■ What is needed
Below are some entries. Copy each line that holds the string "gone".

Colored object listings
------

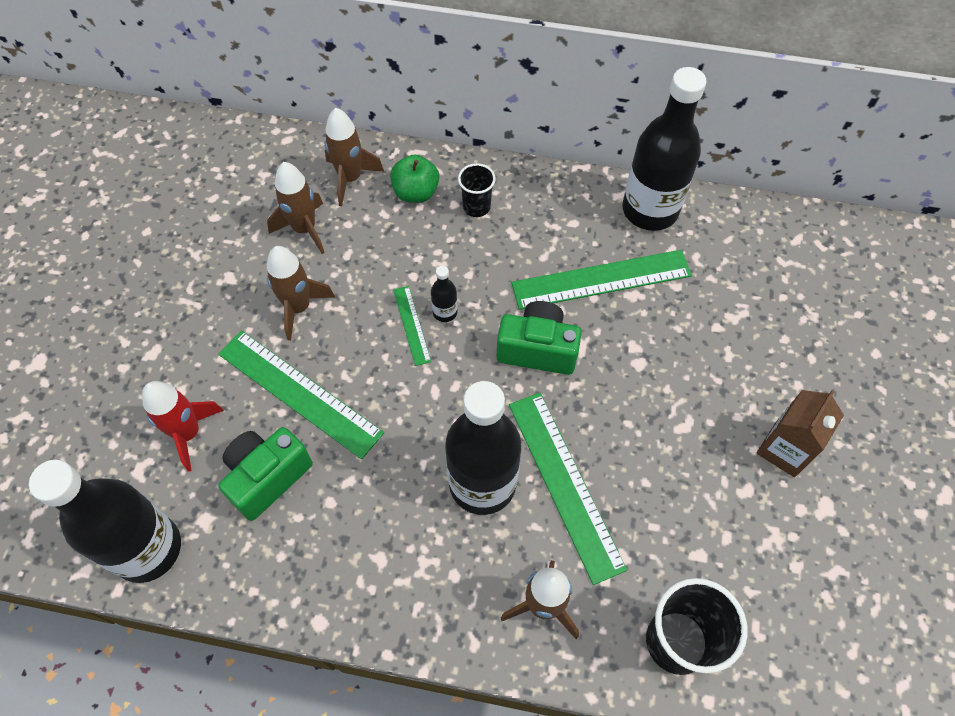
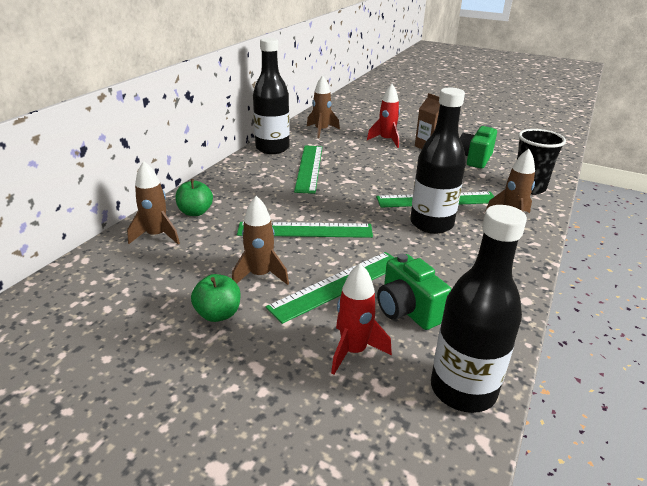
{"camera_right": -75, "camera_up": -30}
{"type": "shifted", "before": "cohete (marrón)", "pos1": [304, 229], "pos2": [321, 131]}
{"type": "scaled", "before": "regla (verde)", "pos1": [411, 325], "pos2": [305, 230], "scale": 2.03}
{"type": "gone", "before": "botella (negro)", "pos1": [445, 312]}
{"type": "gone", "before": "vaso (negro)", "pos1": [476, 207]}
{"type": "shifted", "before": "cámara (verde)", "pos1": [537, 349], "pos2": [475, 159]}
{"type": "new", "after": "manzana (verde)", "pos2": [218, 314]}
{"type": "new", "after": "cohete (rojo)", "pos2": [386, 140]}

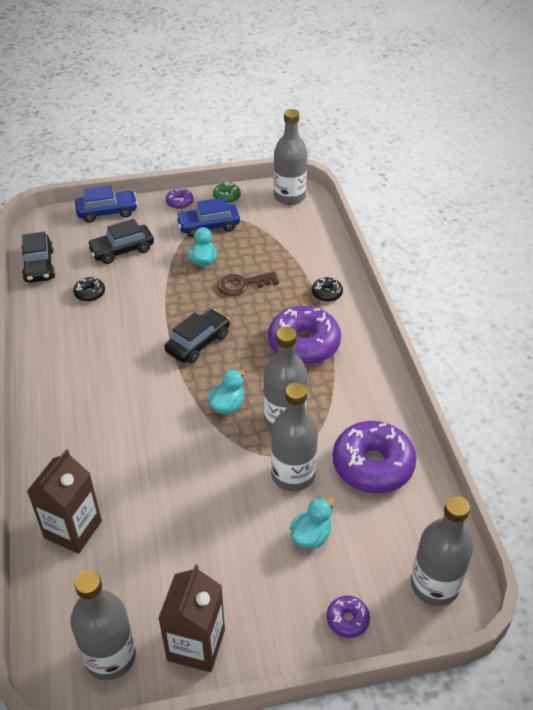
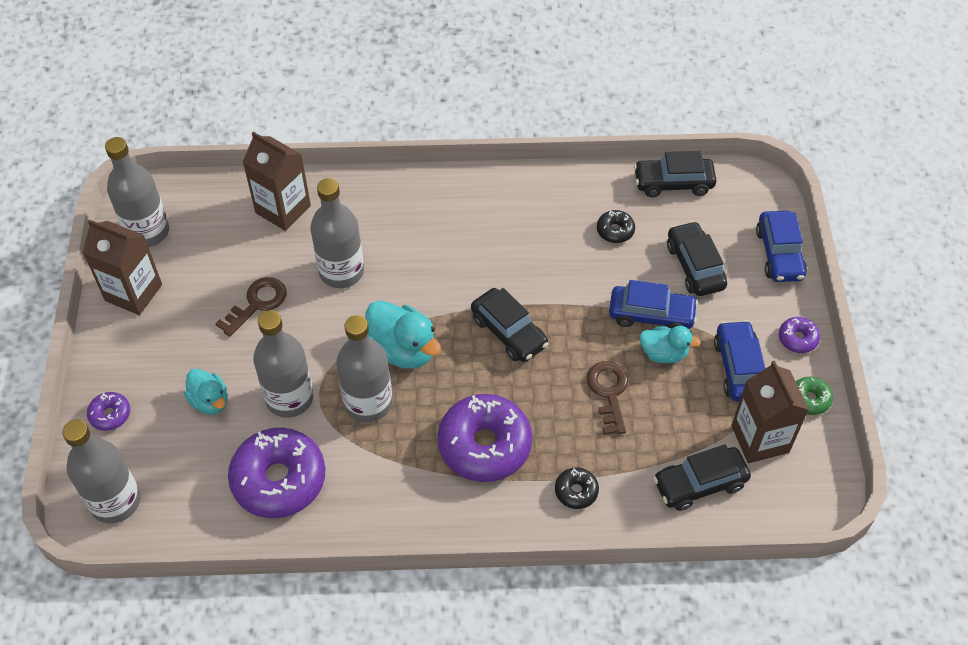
{"camera_right": 100, "camera_up": 10}
{"type": "scaled", "before": "pato (turquesa)", "pos1": [227, 405], "pos2": [403, 350], "scale": 1.6}
{"type": "shifted", "before": "botella (gris)", "pos1": [289, 197], "pos2": [341, 271]}
{"type": "new", "after": "llave (marrón)", "pos2": [257, 303]}
{"type": "new", "after": "coche (azul)", "pos2": [651, 315]}
{"type": "new", "after": "coche (negro)", "pos2": [699, 484]}
{"type": "new", "after": "cartón de leche (marrón)", "pos2": [760, 439]}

------

■ Exercise solution
{"type": "gone", "before": "botella (negro)", "pos1": [445, 312]}
{"type": "gone", "before": "vaso (negro)", "pos1": [476, 207]}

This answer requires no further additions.